GOAL OF THE EXERCISE
All lines in the data below carrying the string "none" are to be located and copied.

=== MATERIAL FOR THIS TASK ===

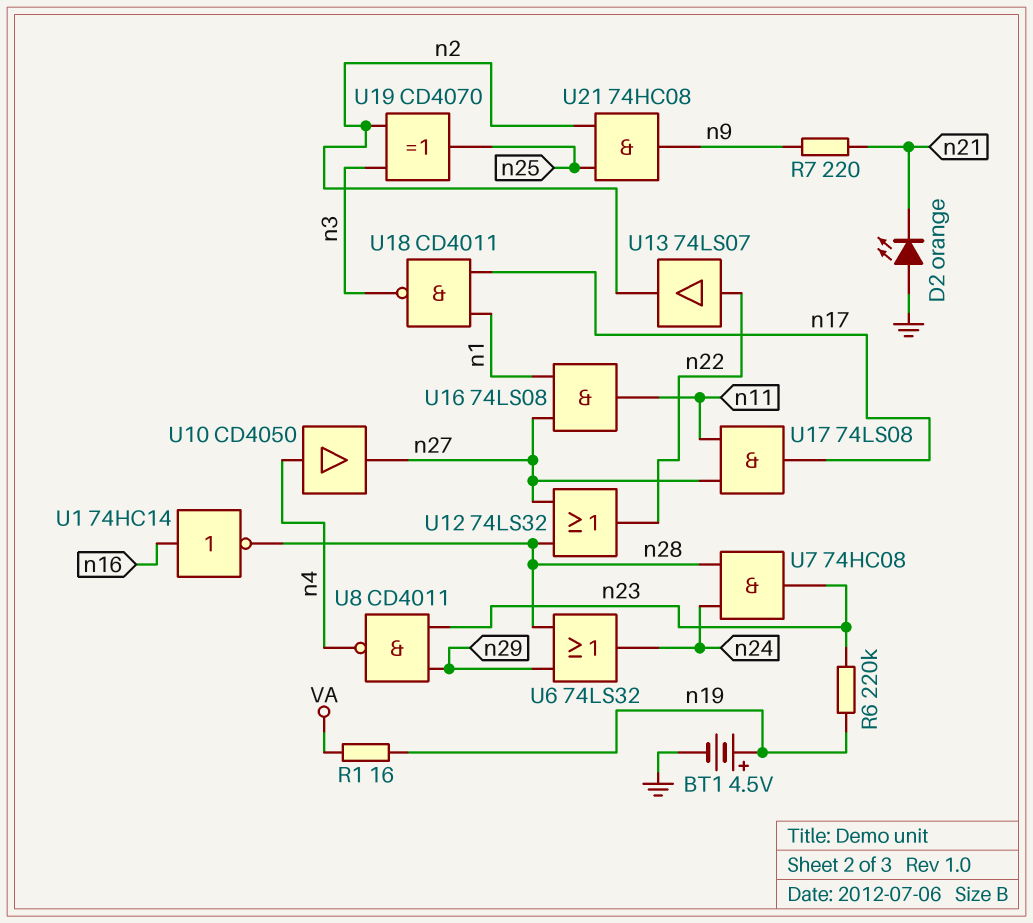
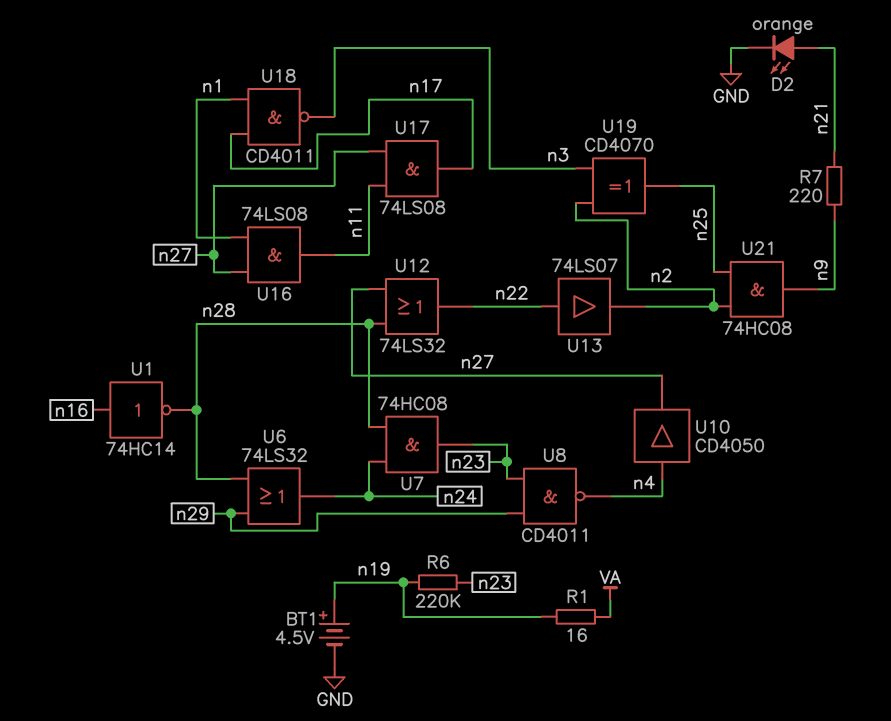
D2: LED orange (A GND, K n21) -> LED orange (A n21, K GND)

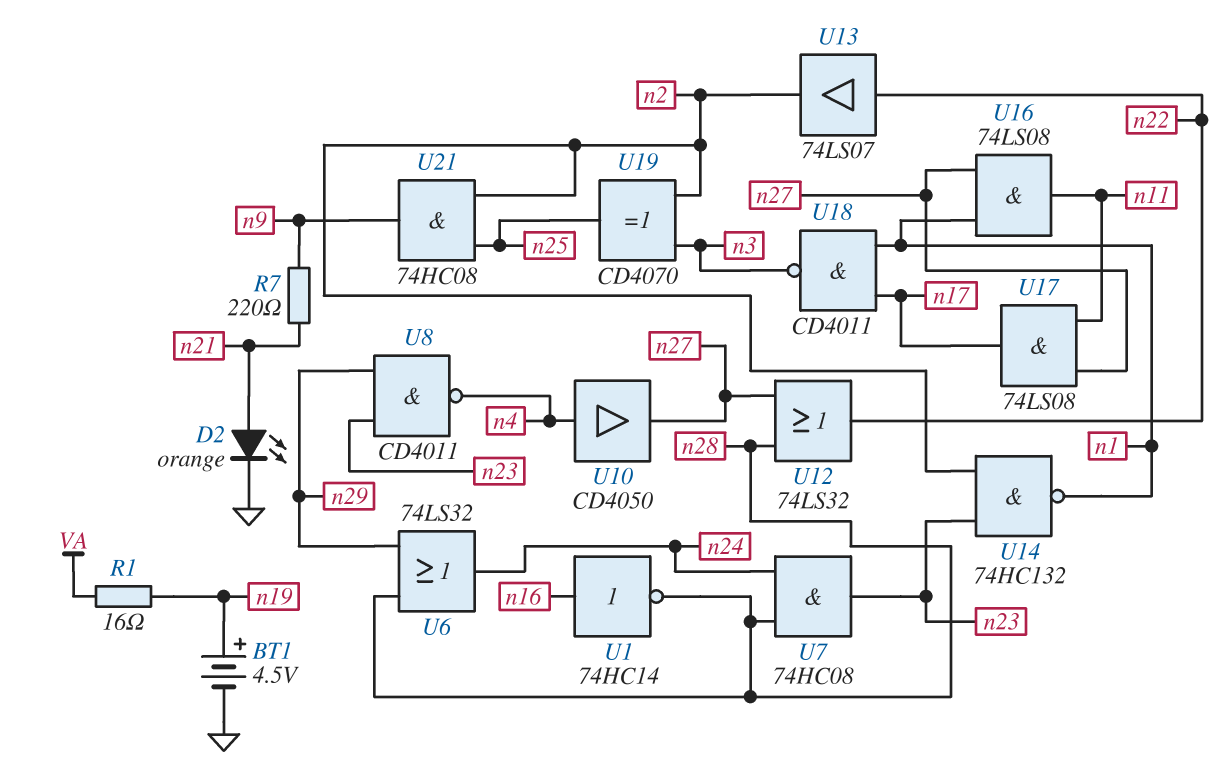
R6: 220k (n19, n23) -> none
U14: none -> NAND 74HC132 (in n2, in n23, out n1)

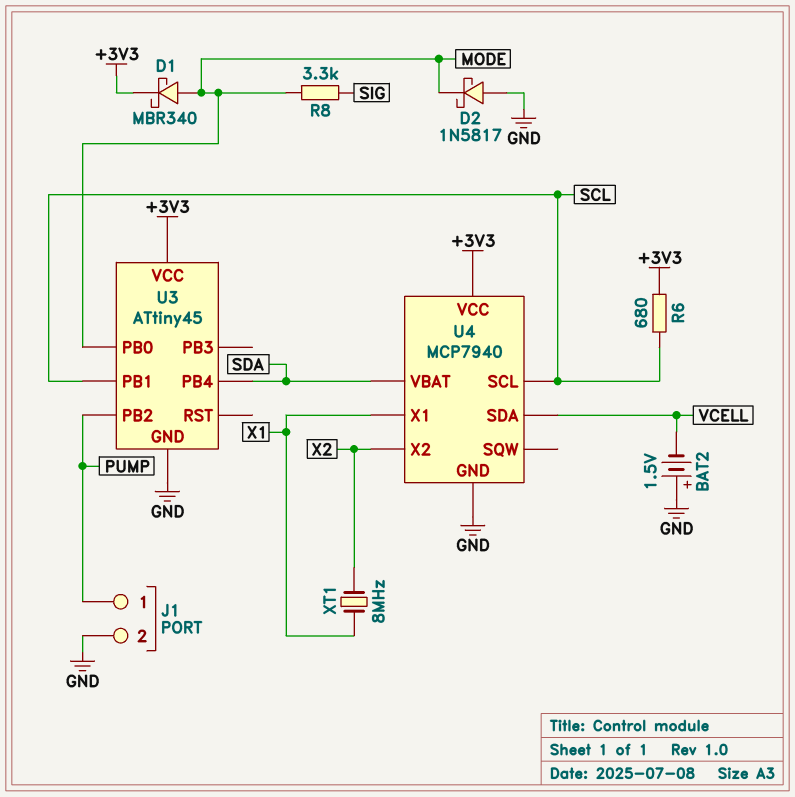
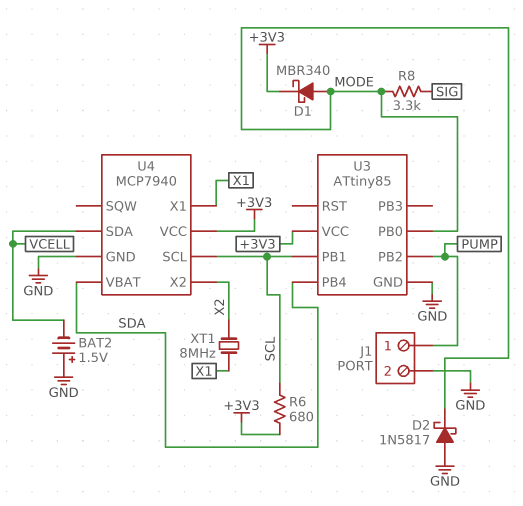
U3: ATtiny45 -> ATtiny85

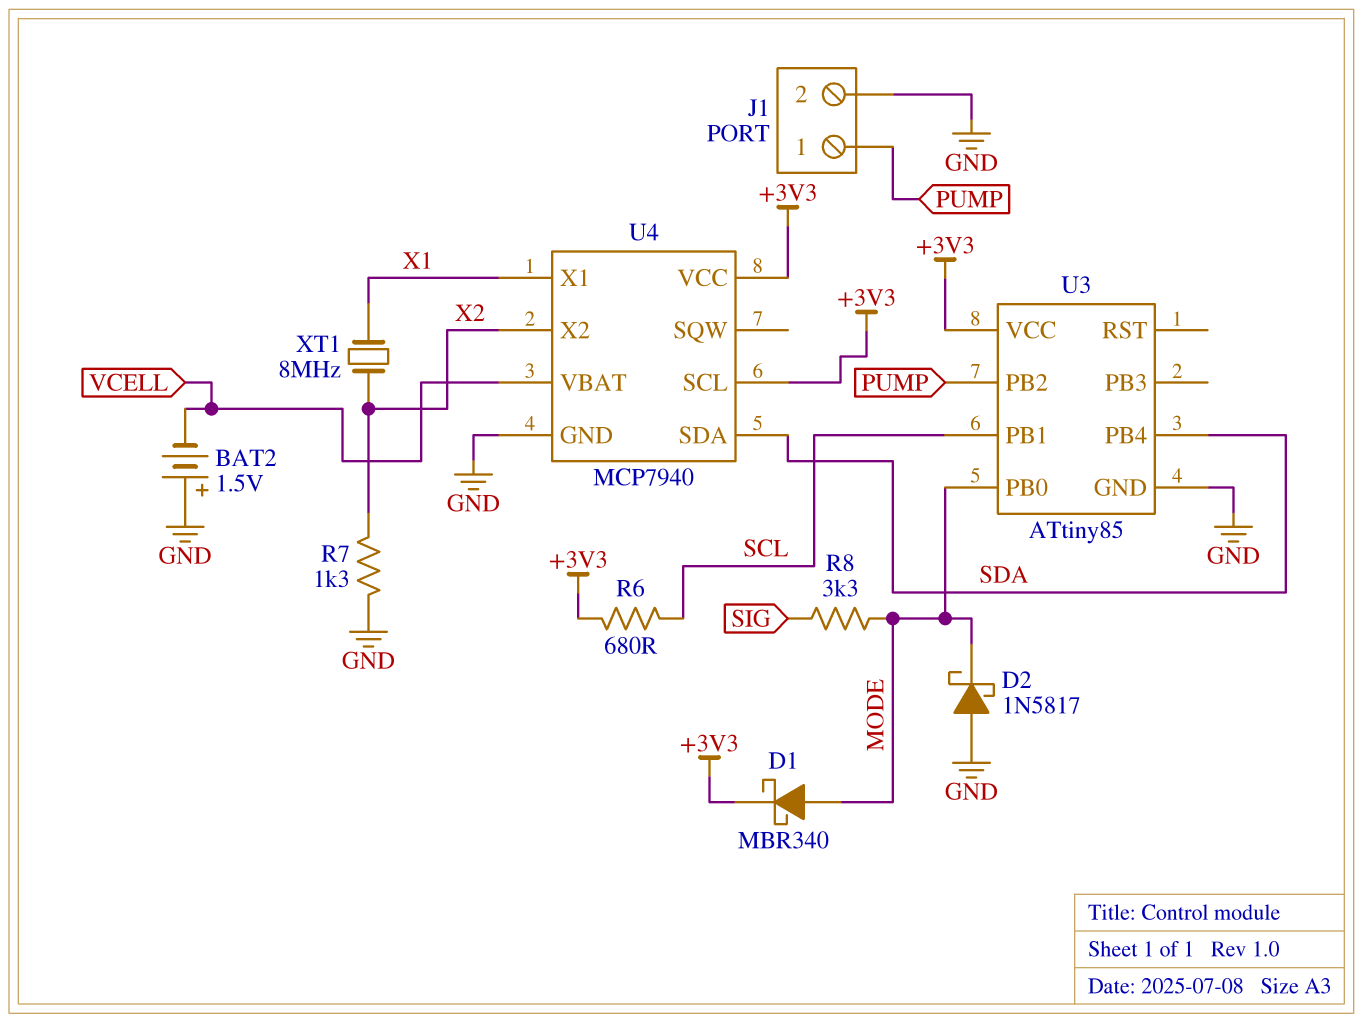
R7: none -> 1.3k (GND, X2)
U4 pin SCL: SCL -> +3V3
U4 pin SDA: VCELL -> SDA
U4 pin VBAT: SDA -> VCELL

===

ANSWER FOR THE TASK
R6: 220k (n19, n23) -> none
U14: none -> NAND 74HC132 (in n2, in n23, out n1)
R7: none -> 1.3k (GND, X2)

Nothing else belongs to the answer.